Data excerpts below:

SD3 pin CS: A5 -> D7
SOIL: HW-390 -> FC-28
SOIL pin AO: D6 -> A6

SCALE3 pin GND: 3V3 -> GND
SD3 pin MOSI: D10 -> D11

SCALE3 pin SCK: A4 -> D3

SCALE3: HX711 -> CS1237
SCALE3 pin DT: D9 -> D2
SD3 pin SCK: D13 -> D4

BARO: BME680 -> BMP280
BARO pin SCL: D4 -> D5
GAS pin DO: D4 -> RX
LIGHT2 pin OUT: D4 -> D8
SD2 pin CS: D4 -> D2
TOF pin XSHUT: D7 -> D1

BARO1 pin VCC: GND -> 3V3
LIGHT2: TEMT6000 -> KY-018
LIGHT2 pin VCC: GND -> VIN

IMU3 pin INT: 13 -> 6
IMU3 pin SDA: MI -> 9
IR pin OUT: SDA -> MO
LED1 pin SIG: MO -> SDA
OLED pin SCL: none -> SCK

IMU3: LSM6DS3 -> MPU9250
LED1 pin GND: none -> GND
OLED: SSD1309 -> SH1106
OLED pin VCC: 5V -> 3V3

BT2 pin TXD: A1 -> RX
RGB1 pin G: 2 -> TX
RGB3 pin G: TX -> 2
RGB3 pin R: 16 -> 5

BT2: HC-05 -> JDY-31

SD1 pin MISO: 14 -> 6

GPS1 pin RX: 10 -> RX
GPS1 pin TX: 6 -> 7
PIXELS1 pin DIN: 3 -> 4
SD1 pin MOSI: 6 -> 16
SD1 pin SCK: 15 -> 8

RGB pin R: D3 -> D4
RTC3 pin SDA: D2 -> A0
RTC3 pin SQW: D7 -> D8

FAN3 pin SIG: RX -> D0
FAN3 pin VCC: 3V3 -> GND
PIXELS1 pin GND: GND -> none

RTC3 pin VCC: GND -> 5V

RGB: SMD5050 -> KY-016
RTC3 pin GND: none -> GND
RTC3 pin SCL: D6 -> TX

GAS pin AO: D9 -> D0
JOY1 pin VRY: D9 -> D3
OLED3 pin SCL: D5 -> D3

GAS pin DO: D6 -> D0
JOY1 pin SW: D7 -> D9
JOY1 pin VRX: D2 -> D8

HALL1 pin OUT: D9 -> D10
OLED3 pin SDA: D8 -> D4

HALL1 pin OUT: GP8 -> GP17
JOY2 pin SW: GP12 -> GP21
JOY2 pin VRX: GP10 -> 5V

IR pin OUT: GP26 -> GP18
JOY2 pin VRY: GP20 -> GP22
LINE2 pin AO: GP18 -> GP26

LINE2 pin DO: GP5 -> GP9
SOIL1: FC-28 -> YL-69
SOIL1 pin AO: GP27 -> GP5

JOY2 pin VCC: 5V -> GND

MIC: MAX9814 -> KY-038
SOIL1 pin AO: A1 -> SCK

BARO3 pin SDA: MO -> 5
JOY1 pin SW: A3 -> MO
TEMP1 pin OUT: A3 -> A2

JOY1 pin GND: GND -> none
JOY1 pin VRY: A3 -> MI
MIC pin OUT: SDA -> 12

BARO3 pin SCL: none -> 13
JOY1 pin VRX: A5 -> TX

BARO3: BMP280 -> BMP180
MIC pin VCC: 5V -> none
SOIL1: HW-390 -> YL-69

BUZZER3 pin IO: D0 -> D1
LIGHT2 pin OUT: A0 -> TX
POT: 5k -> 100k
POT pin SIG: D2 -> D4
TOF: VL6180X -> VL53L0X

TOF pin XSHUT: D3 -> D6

End of Data excerpts.

- [Work instruction]
Where in the records does the string "XSHUT" appear? Copy every line that has it.

- [Answer box]
TOF pin XSHUT: D7 -> D1
TOF pin XSHUT: D3 -> D6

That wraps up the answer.